YOUR TASK ▸
Every line from the one holding "C3: none -> 2.2uF (+12V, N005)" through the one holding "U1 pin XOUT: none -> GND" in the data below must be returned exactly, both ends included, with pictures left out and nothing else added.

Stored records:
>>>
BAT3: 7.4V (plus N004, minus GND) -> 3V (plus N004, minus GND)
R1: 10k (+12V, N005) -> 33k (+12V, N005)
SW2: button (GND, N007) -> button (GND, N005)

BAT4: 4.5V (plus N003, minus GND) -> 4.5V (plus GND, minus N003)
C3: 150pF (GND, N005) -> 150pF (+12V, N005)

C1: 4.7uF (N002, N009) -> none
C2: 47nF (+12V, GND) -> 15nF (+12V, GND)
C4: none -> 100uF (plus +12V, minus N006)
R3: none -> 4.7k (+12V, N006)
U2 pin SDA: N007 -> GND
<<<
>>>
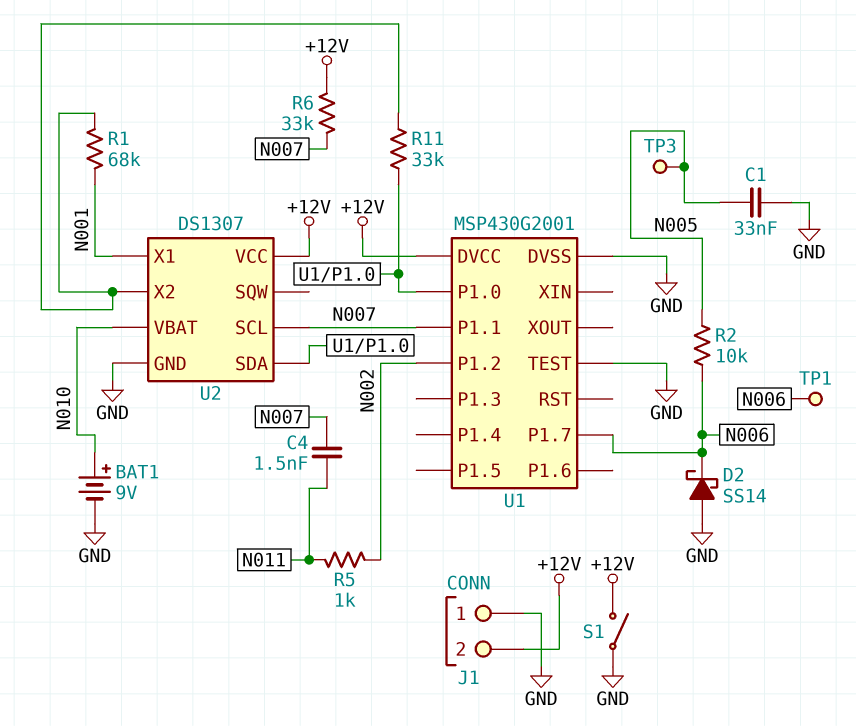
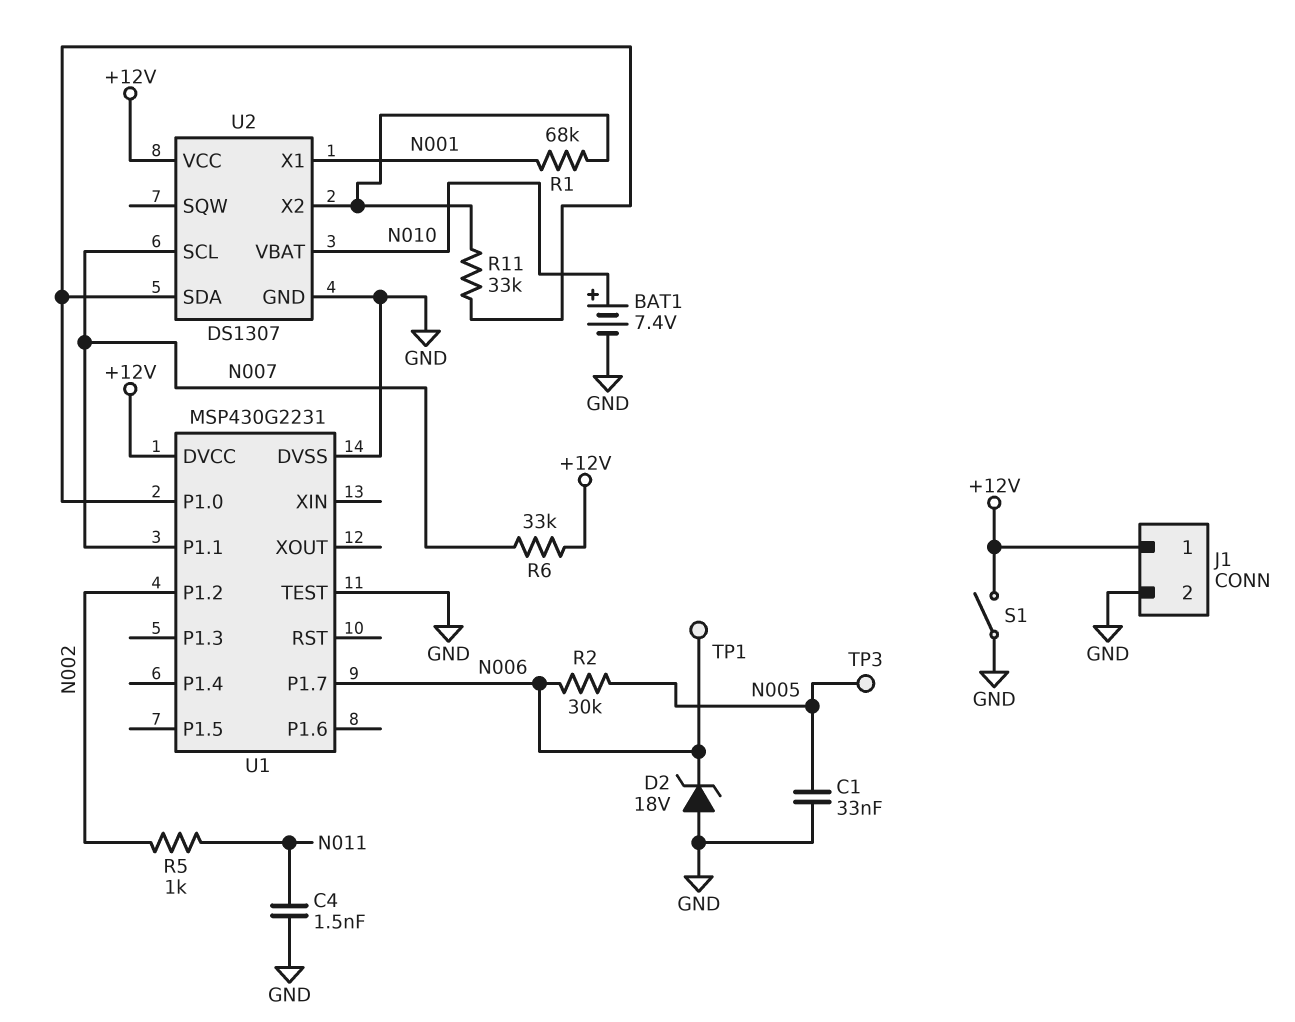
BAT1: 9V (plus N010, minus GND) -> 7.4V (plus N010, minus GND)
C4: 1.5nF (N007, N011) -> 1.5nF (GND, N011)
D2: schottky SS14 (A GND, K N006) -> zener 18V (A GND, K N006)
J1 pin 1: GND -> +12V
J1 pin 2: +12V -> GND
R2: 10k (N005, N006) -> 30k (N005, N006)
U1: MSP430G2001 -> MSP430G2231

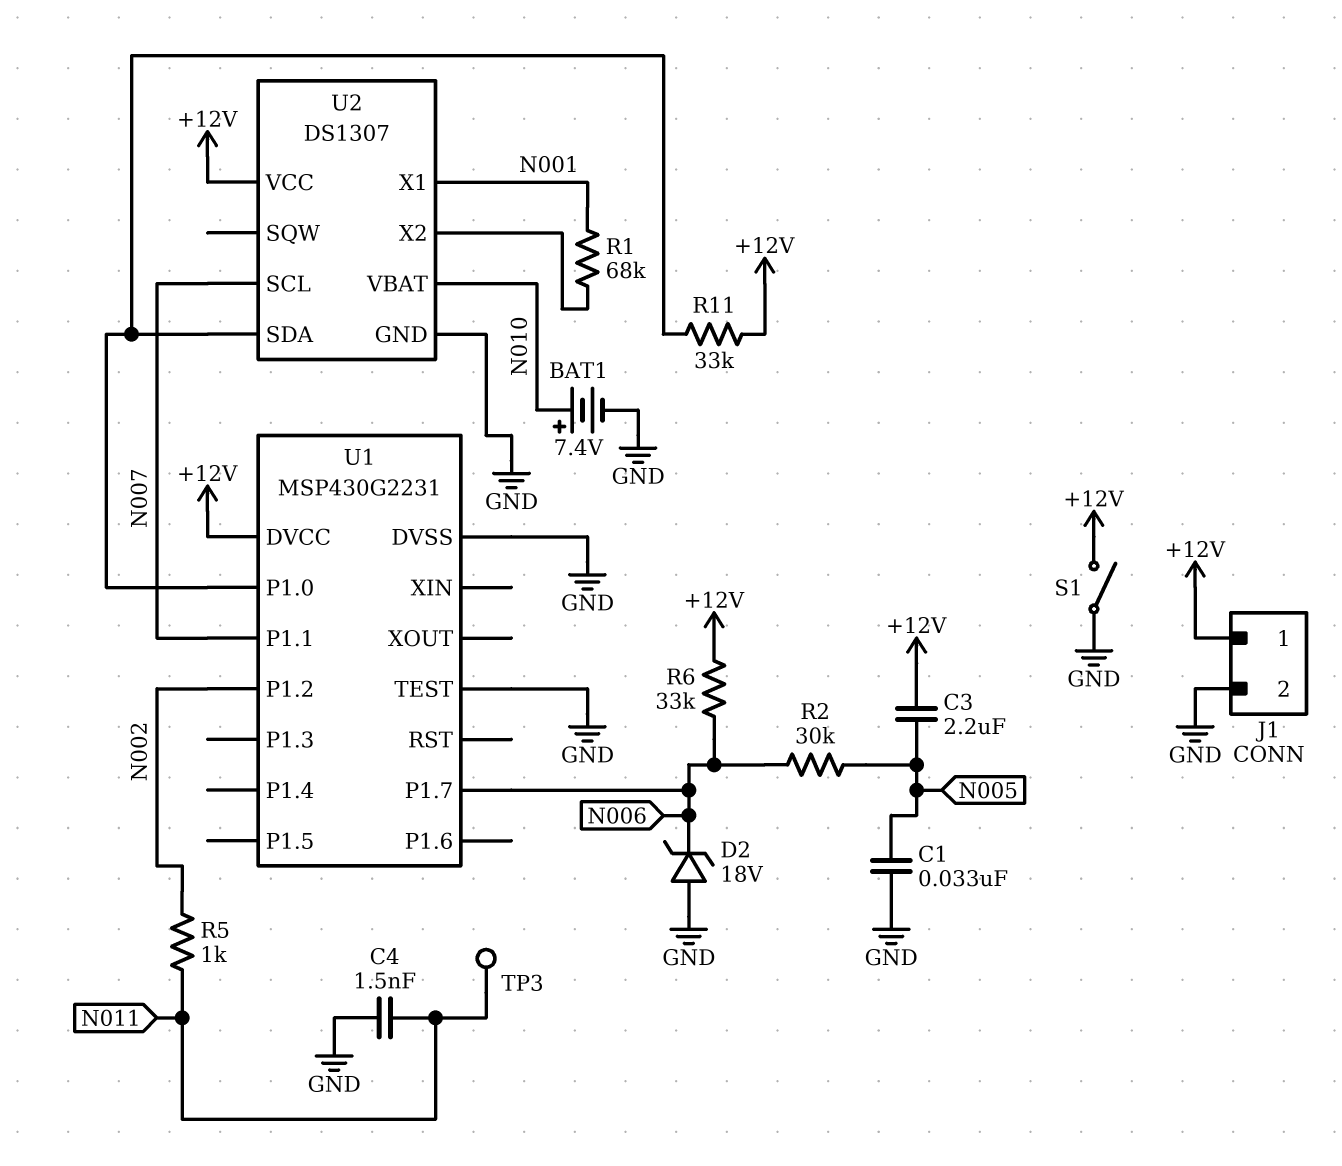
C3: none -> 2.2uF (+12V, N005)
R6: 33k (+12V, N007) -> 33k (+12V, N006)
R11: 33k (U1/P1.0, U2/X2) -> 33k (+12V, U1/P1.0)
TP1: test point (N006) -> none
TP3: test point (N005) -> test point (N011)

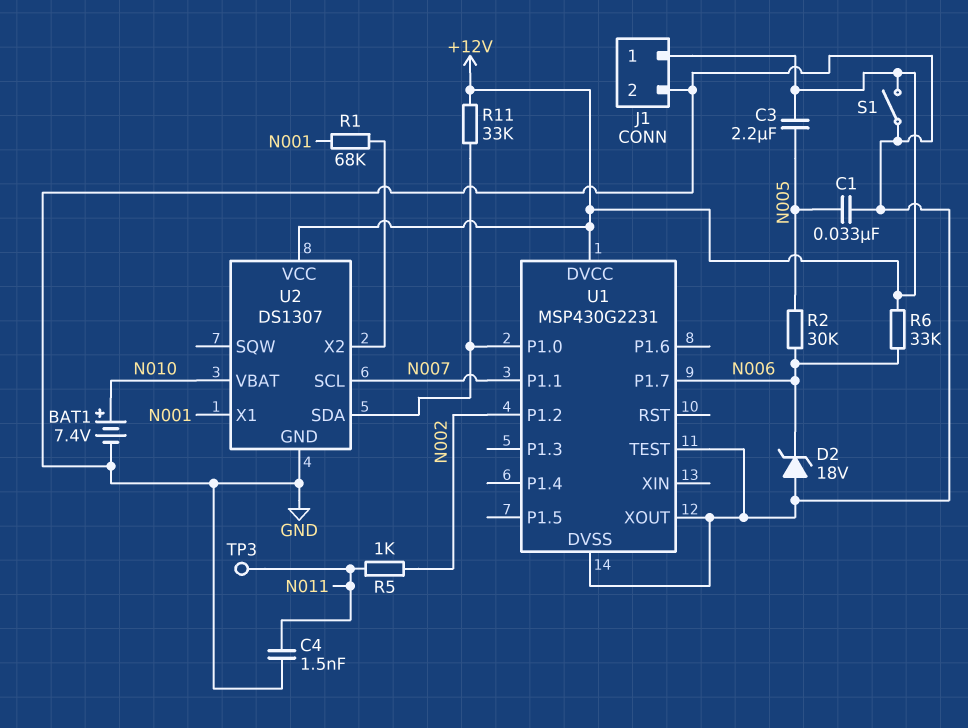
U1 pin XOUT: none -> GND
<<<
EXPECTED ANSWER ▸
C3: none -> 2.2uF (+12V, N005)
R6: 33k (+12V, N007) -> 33k (+12V, N006)
R11: 33k (U1/P1.0, U2/X2) -> 33k (+12V, U1/P1.0)
TP1: test point (N006) -> none
TP3: test point (N005) -> test point (N011)

U1 pin XOUT: none -> GND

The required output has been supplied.